Exact copy required. Repeat the records, but keep the pictures out.

(DATA RECORDS Opens)

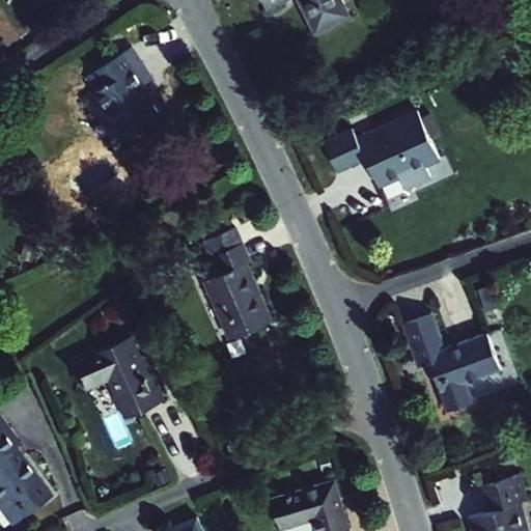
[(350,21),(338,0),(260,0),(268,14),(295,0),(314,38),(350,21)]
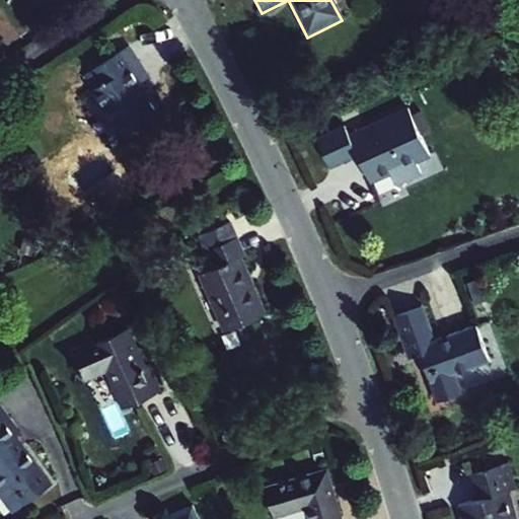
[(129,53),(84,81),(123,141),(159,118),(140,89),(148,83),(129,53)]
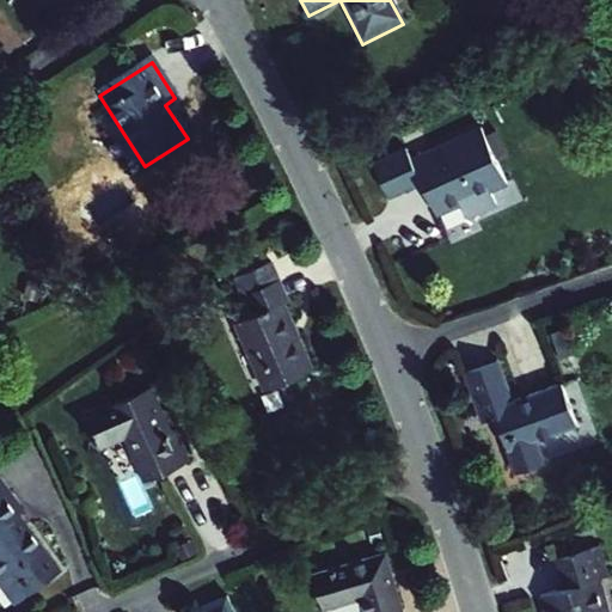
[(422,183),(436,215),(460,206),(465,218),(496,203),(490,191),(508,184),(483,128),(411,160),(407,150),(374,164),(389,197),(422,183)]
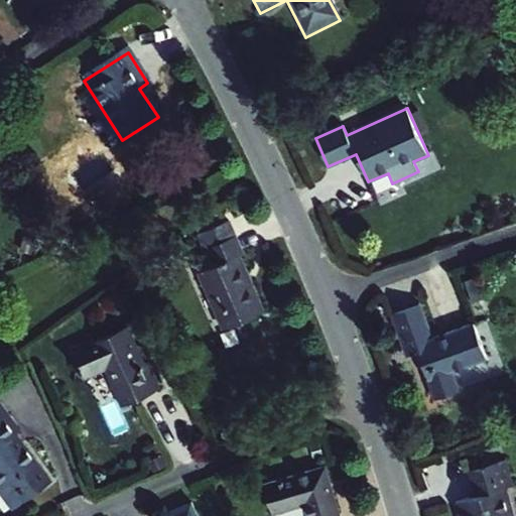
[(223,330),(265,311),(239,255),(244,253),(228,222),(199,235),(206,250),(208,249),(215,265),(198,272),(223,330)]
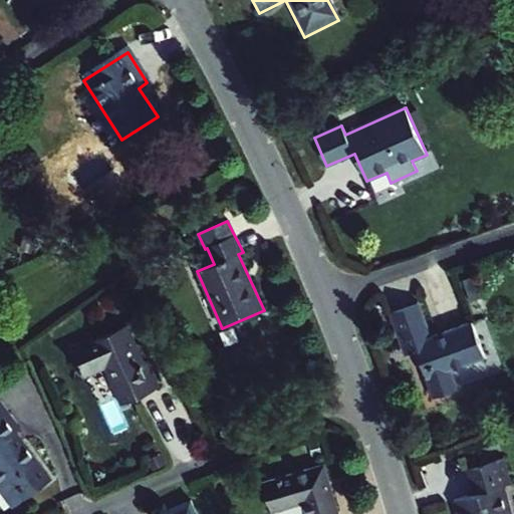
[(421,301),(393,311),(408,354),(419,350),(435,398),(459,390),(452,370),(486,358),(474,323),(433,337),(421,301)]
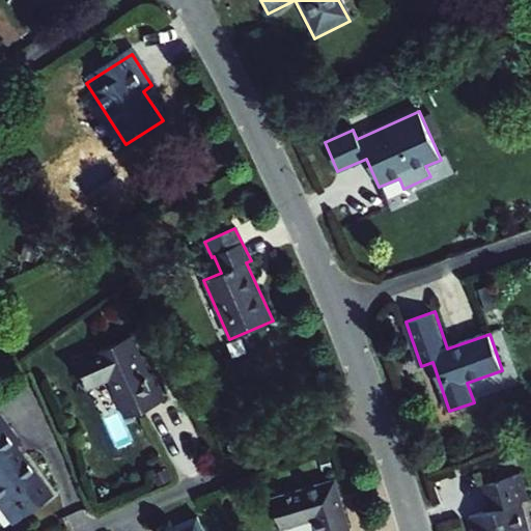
[(130,337),(100,351),(98,347),(72,360),(85,389),(106,380),(123,419),(140,411),(166,399),(154,371),(147,374),(130,337)]
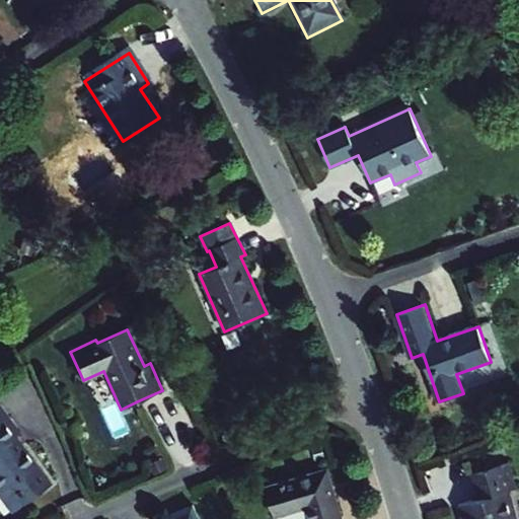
[(19,432),(0,403),(0,495),(12,511),(51,483),(16,434),(19,432)]
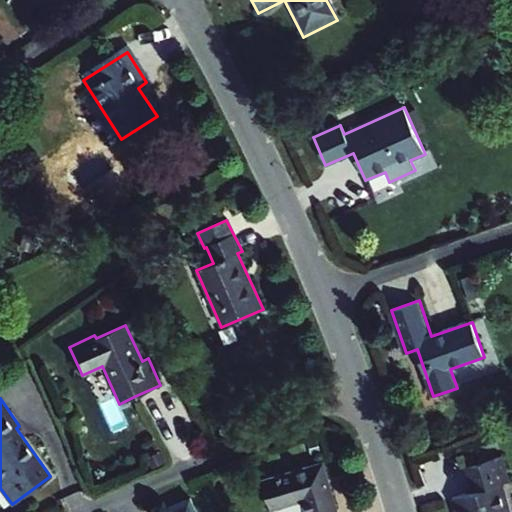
[(510,511),(503,484),(510,482),(503,457),(468,466),(475,492),(454,498),(457,511),(510,511)]
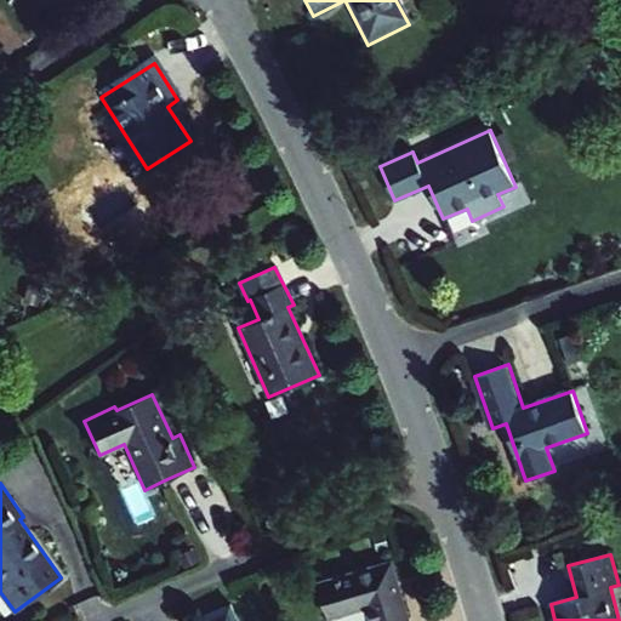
[(408,620),(392,563),(317,584),(326,619),(366,607),(370,620),(408,620)]
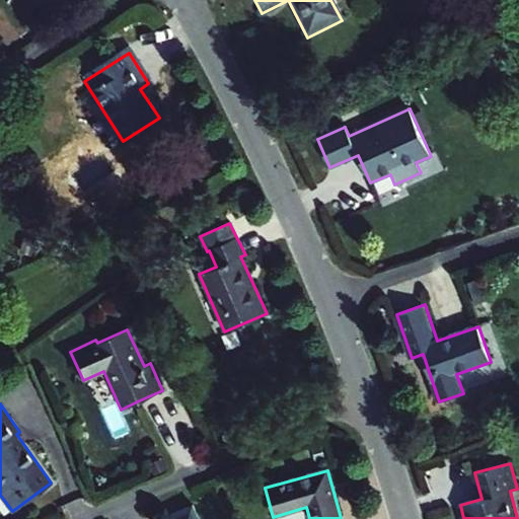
[(198,518),(192,505),(163,518),(198,518)]
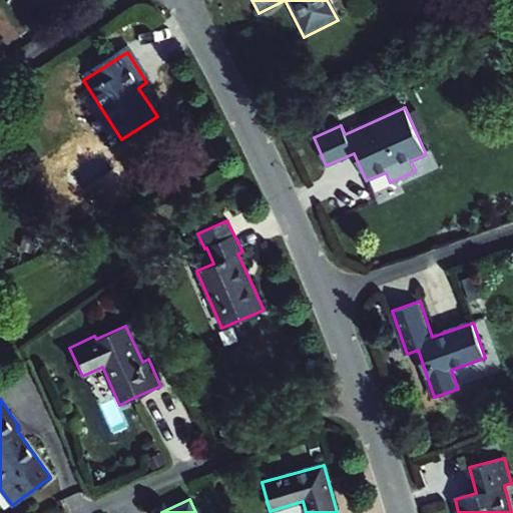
All buildings are outlined.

(DATA RECORDS Closes)

◆ **TASK RESPONSE**:
[(350,21),(338,0),(260,0),(268,14),(295,0),(314,38),(350,21)]
[(129,53),(84,81),(123,141),(159,118),(140,89),(148,83),(129,53)]
[(422,183),(436,215),(460,206),(465,218),(496,203),(490,191),(508,184),(483,128),(411,160),(407,150),(374,164),(389,197),(422,183)]
[(223,330),(265,311),(239,255),(244,253),(228,222),(199,235),(206,250),(208,249),(215,265),(198,272),(223,330)]
[(421,301),(393,311),(408,354),(419,350),(435,398),(459,390),(452,370),(486,358),(474,323),(433,337),(421,301)]
[(130,337),(100,351),(98,347),(72,360),(85,389),(106,380),(123,419),(140,411),(166,399),(154,371),(147,374),(130,337)]
[(19,432),(0,403),(0,495),(12,511),(51,483),(16,434),(19,432)]
[(510,511),(503,484),(510,482),(503,457),(468,466),(475,492),(454,498),(457,511),(510,511)]
[(408,620),(392,563),(317,584),(326,619),(366,607),(370,620),(408,620)]
[(198,518),(192,505),(163,518),(198,518)]
All buildings are outlined.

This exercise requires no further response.